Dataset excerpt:

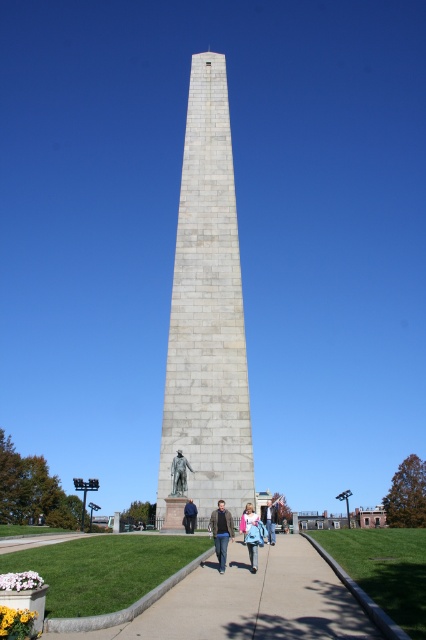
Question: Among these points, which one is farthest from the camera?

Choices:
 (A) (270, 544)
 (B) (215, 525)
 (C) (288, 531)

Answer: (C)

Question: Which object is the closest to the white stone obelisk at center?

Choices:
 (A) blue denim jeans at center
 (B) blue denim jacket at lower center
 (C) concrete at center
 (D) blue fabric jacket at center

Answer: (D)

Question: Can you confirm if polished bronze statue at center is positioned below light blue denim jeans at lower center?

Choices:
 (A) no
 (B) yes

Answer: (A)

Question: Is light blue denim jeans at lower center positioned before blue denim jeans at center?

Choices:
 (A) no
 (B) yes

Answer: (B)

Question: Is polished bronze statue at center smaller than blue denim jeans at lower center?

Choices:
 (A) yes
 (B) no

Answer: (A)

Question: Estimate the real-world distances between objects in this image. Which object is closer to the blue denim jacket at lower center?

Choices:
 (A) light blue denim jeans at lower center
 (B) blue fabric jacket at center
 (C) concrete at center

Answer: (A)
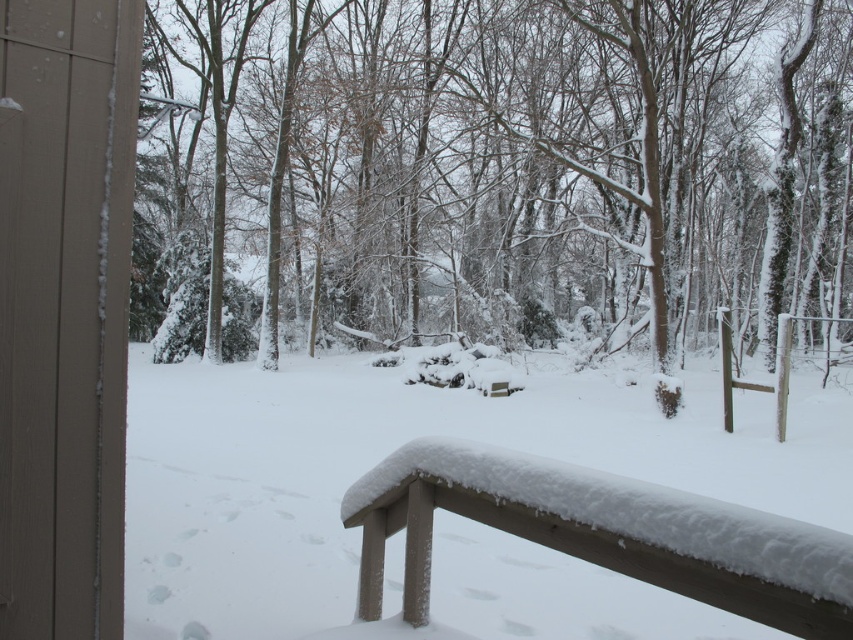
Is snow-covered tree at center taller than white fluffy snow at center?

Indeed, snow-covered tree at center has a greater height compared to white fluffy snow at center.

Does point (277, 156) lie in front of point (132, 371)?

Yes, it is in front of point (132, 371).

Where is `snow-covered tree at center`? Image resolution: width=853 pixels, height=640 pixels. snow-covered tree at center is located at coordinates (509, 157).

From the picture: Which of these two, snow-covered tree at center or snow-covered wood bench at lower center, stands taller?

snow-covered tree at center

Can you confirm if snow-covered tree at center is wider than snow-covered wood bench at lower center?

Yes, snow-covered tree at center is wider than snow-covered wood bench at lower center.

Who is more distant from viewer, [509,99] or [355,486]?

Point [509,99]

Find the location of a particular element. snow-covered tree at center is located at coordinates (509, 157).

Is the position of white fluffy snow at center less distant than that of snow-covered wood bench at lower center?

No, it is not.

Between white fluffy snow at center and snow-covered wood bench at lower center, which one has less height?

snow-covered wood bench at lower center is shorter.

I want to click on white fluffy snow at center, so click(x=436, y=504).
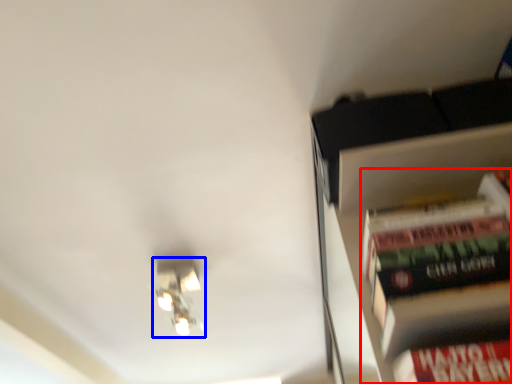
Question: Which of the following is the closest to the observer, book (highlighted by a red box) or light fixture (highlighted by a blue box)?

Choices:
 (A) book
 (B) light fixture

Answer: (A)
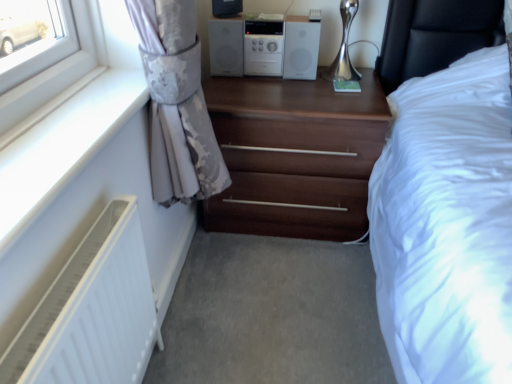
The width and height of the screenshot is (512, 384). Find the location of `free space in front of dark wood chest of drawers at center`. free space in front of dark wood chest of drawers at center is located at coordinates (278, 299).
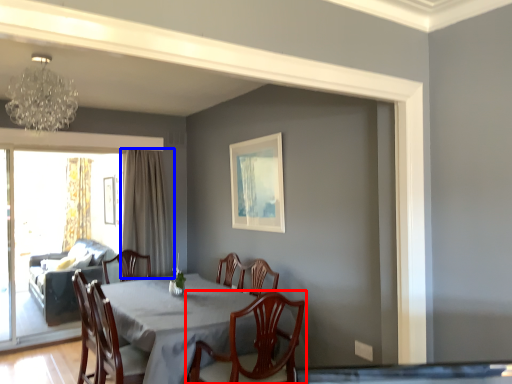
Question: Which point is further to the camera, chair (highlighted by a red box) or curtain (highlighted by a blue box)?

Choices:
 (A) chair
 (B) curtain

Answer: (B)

__Work instructions__. Rewrite all of the items above, changing "snow-covered wood bench" to "snow-covered park bench" wherever it occurs and leaving everything else unchanged. Leave out the picture markers.

__Result__.
Question: Among these points, which one is farthest from the camera?

Choices:
 (A) (270, 544)
 (B) (215, 525)
 (C) (288, 531)

Answer: (C)

Question: Which object is the closest to the white stone obelisk at center?

Choices:
 (A) blue denim jeans at center
 (B) blue denim jacket at lower center
 (C) concrete at center
 (D) blue fabric jacket at center

Answer: (D)

Question: Can you confirm if polished bronze statue at center is positioned below light blue denim jeans at lower center?

Choices:
 (A) no
 (B) yes

Answer: (A)

Question: Is light blue denim jeans at lower center positioned before blue denim jeans at center?

Choices:
 (A) no
 (B) yes

Answer: (B)

Question: Is polished bronze statue at center smaller than blue denim jeans at lower center?

Choices:
 (A) yes
 (B) no

Answer: (A)

Question: Estimate the real-world distances between objects in this image. Which object is closer to the blue denim jacket at lower center?

Choices:
 (A) light blue denim jeans at lower center
 (B) blue fabric jacket at center
 (C) concrete at center

Answer: (A)
Is snow-covered tree at center taller than white fluffy snow at center?

Indeed, snow-covered tree at center has a greater height compared to white fluffy snow at center.

Does point (277, 156) lie in front of point (132, 371)?

Yes, it is in front of point (132, 371).

Where is `snow-covered tree at center`? Image resolution: width=853 pixels, height=640 pixels. snow-covered tree at center is located at coordinates (509, 157).

From the picture: Which of these two, snow-covered tree at center or snow-covered park bench at lower center, stands taller?

snow-covered tree at center

Can you confirm if snow-covered tree at center is wider than snow-covered park bench at lower center?

Yes, snow-covered tree at center is wider than snow-covered park bench at lower center.

Who is more distant from viewer, [509,99] or [355,486]?

Point [509,99]

Find the location of a particular element. snow-covered tree at center is located at coordinates (509, 157).

Is the position of white fluffy snow at center less distant than that of snow-covered park bench at lower center?

No, it is not.

Between white fluffy snow at center and snow-covered park bench at lower center, which one has less height?

snow-covered park bench at lower center is shorter.

I want to click on white fluffy snow at center, so click(x=436, y=504).
Question: Which of the following is the closest to the observer, book (highlighted by a red box) or light fixture (highlighted by a blue box)?

Choices:
 (A) book
 (B) light fixture

Answer: (A)
The width and height of the screenshot is (512, 384). Find the location of `free space in front of dark wood chest of drawers at center`. free space in front of dark wood chest of drawers at center is located at coordinates (278, 299).
Question: Which point is further to the camera, chair (highlighted by a red box) or curtain (highlighted by a blue box)?

Choices:
 (A) chair
 (B) curtain

Answer: (B)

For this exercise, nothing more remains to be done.